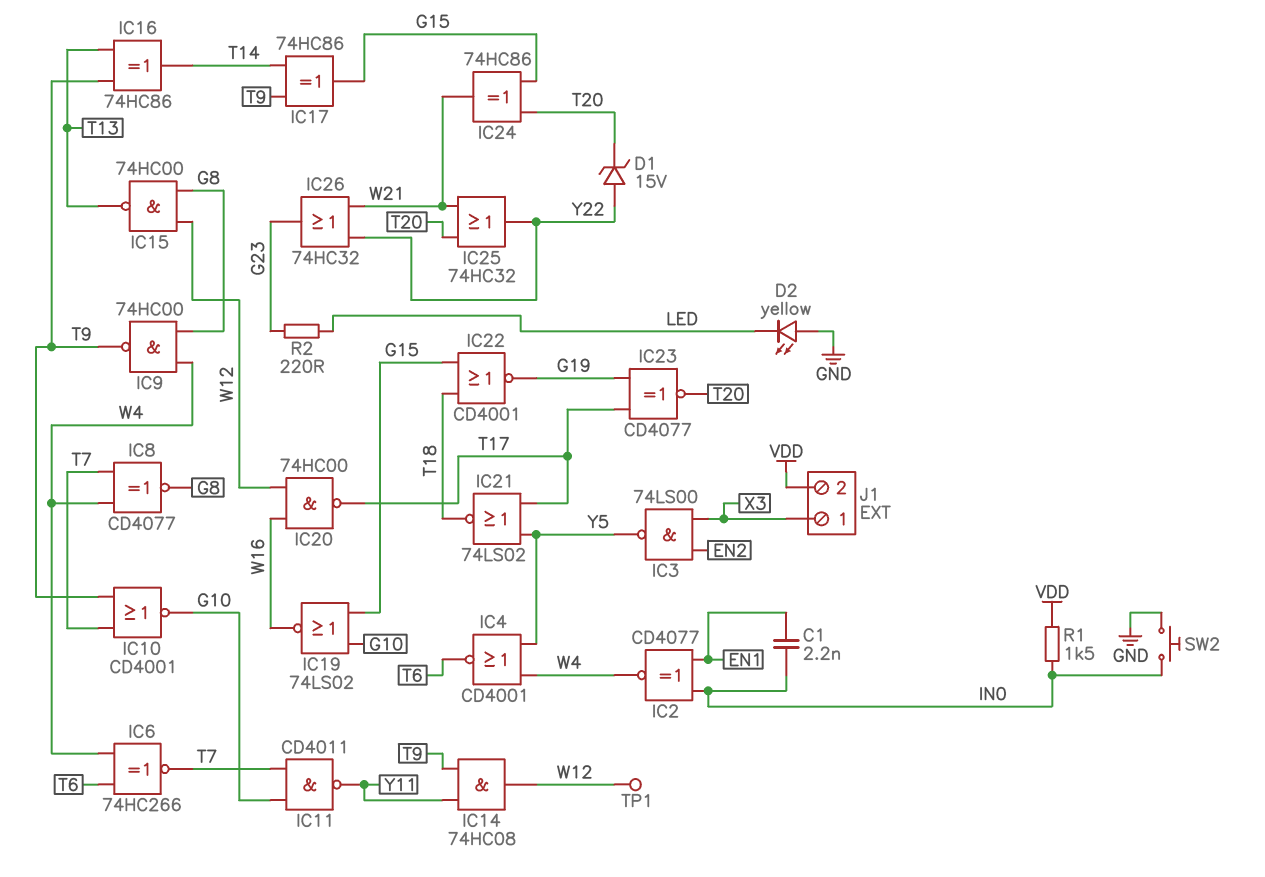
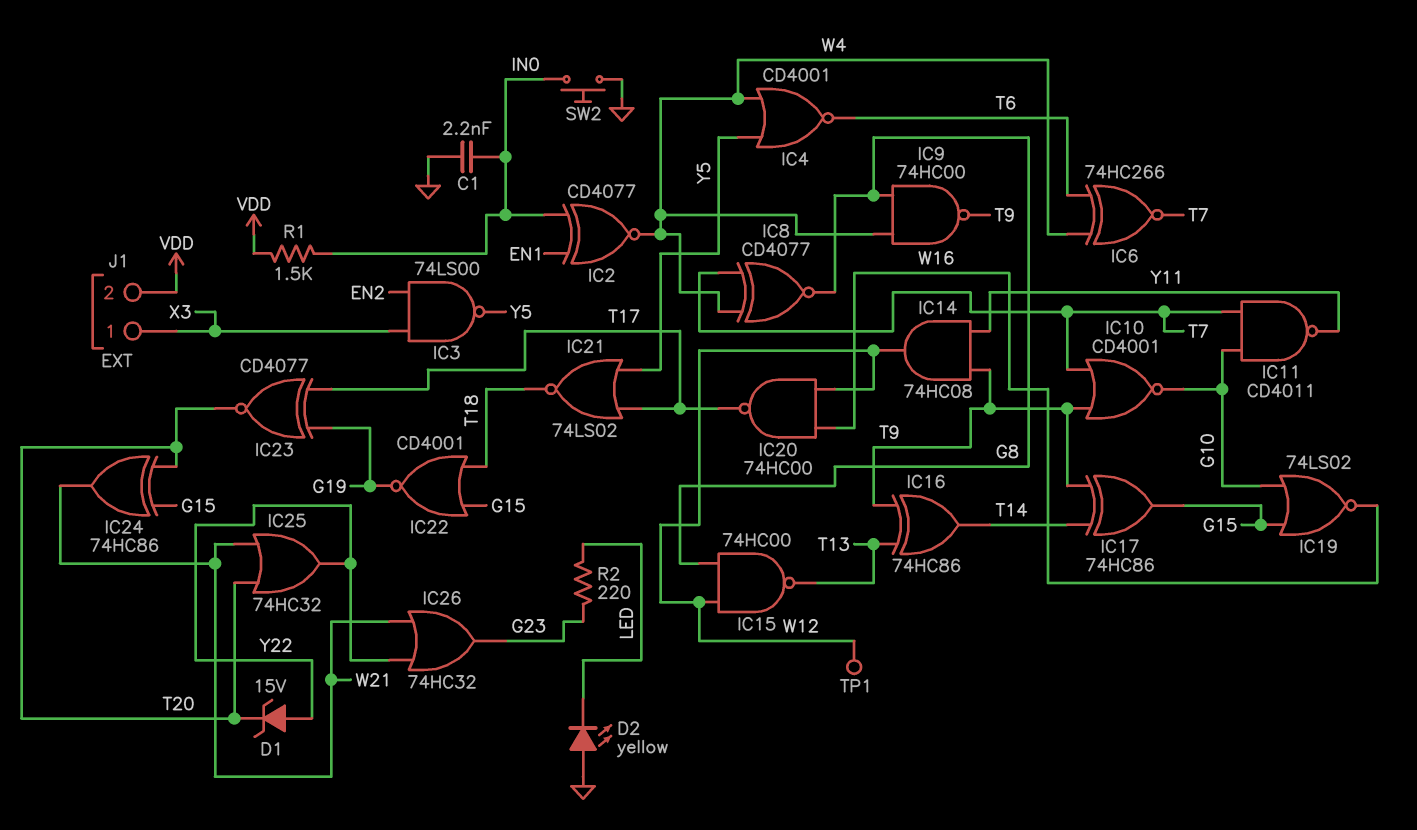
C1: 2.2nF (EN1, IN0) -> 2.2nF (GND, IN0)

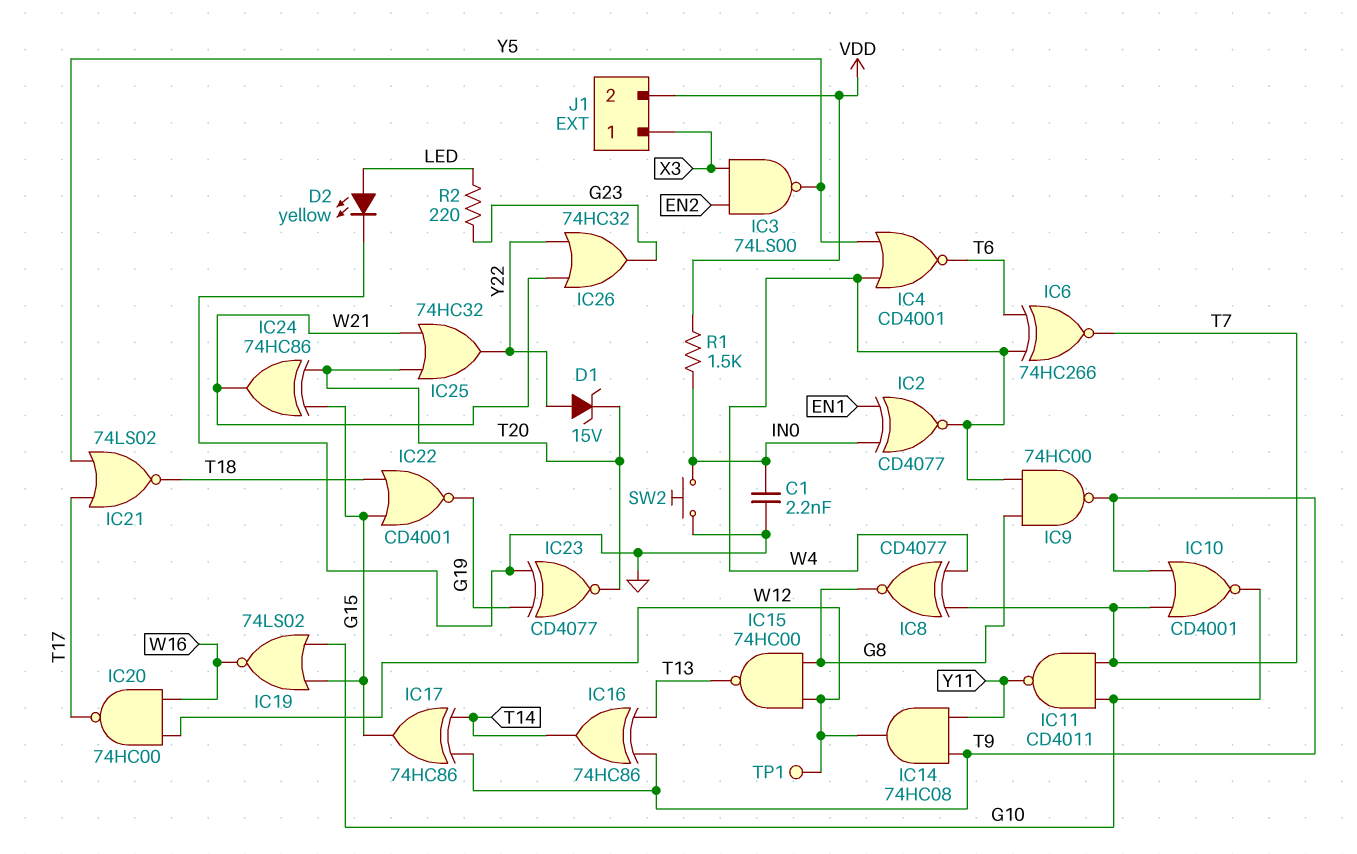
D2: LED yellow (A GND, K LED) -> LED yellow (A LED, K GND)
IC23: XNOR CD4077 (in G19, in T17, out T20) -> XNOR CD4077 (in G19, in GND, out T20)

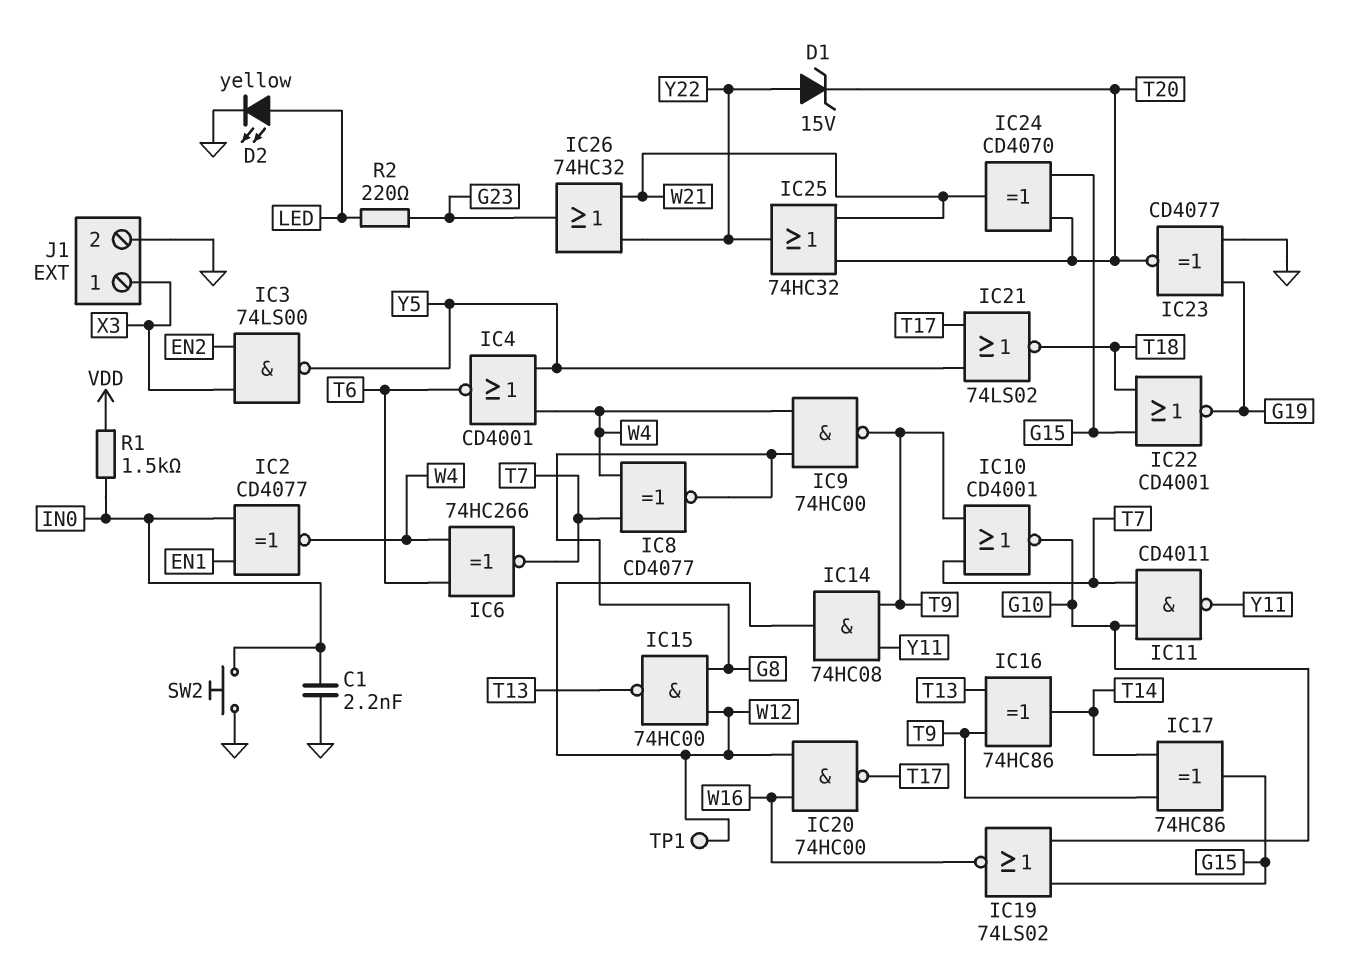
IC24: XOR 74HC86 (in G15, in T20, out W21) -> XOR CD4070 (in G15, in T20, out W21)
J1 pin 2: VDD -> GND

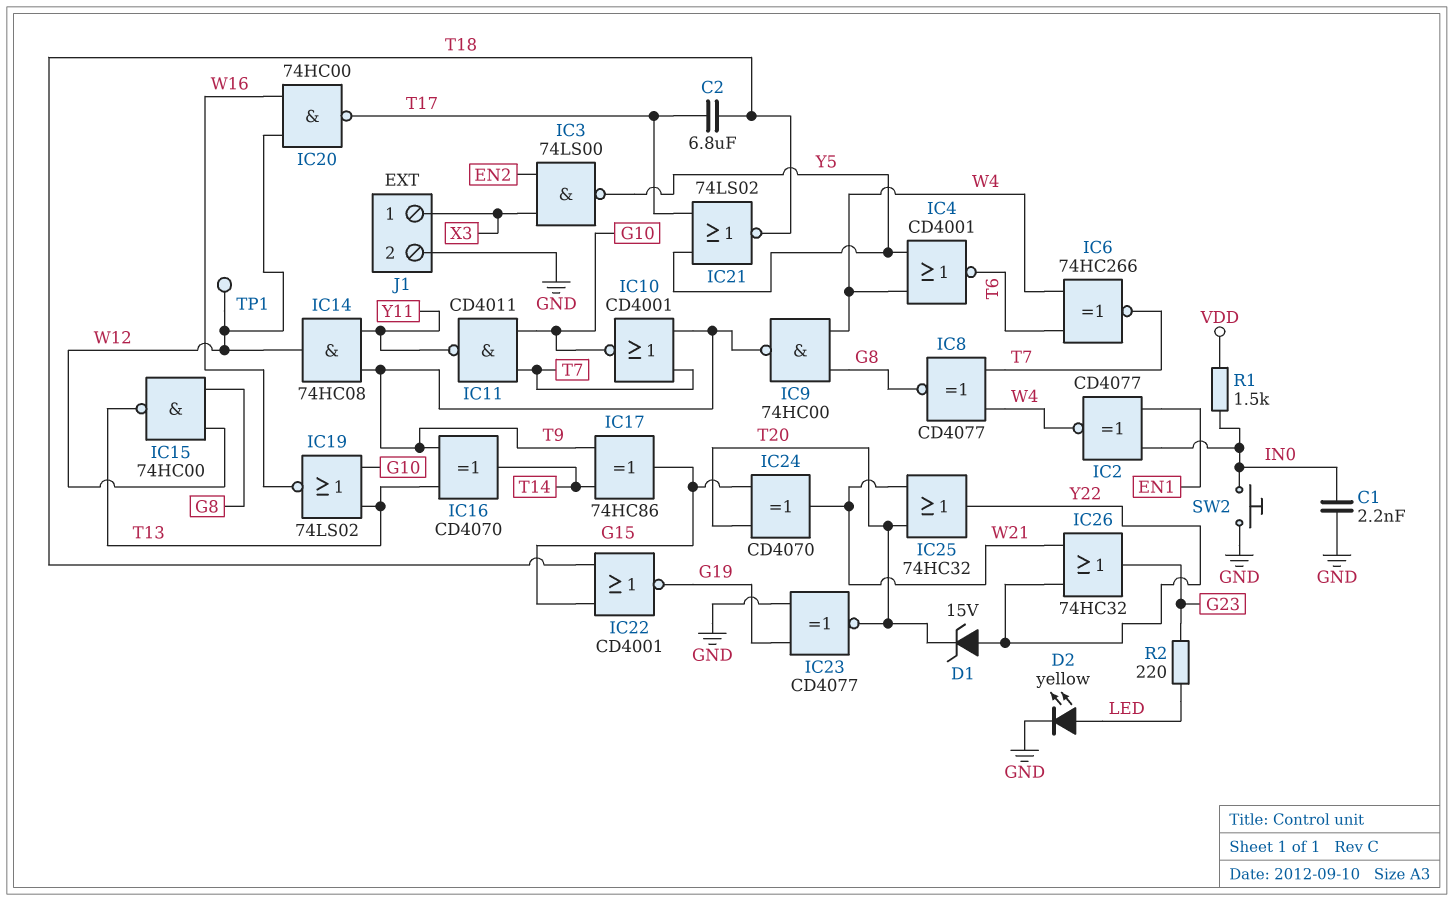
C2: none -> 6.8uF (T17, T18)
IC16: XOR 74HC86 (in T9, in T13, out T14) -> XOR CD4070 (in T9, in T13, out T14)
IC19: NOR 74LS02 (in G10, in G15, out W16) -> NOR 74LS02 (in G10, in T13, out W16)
··········
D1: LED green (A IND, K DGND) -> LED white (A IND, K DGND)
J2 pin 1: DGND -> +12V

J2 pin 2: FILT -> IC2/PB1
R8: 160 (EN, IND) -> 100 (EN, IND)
··········
> THE PROBLEM: Though the entries above contain pictures, none should be copied; reproduce only the lines between the one holding "C1: 2.2nF (EN1, IN0) -> 2.2nF (GND, IN0)" and the one holding "IC19: NOR 74LS02", inclusive, exactly as written.

> OUTPUT FOR THIS TASK:
C1: 2.2nF (EN1, IN0) -> 2.2nF (GND, IN0)

D2: LED yellow (A GND, K LED) -> LED yellow (A LED, K GND)
IC23: XNOR CD4077 (in G19, in T17, out T20) -> XNOR CD4077 (in G19, in GND, out T20)

IC24: XOR 74HC86 (in G15, in T20, out W21) -> XOR CD4070 (in G15, in T20, out W21)
J1 pin 2: VDD -> GND

C2: none -> 6.8uF (T17, T18)
IC16: XOR 74HC86 (in T9, in T13, out T14) -> XOR CD4070 (in T9, in T13, out T14)
IC19: NOR 74LS02 (in G10, in G15, out W16) -> NOR 74LS02 (in G10, in T13, out W16)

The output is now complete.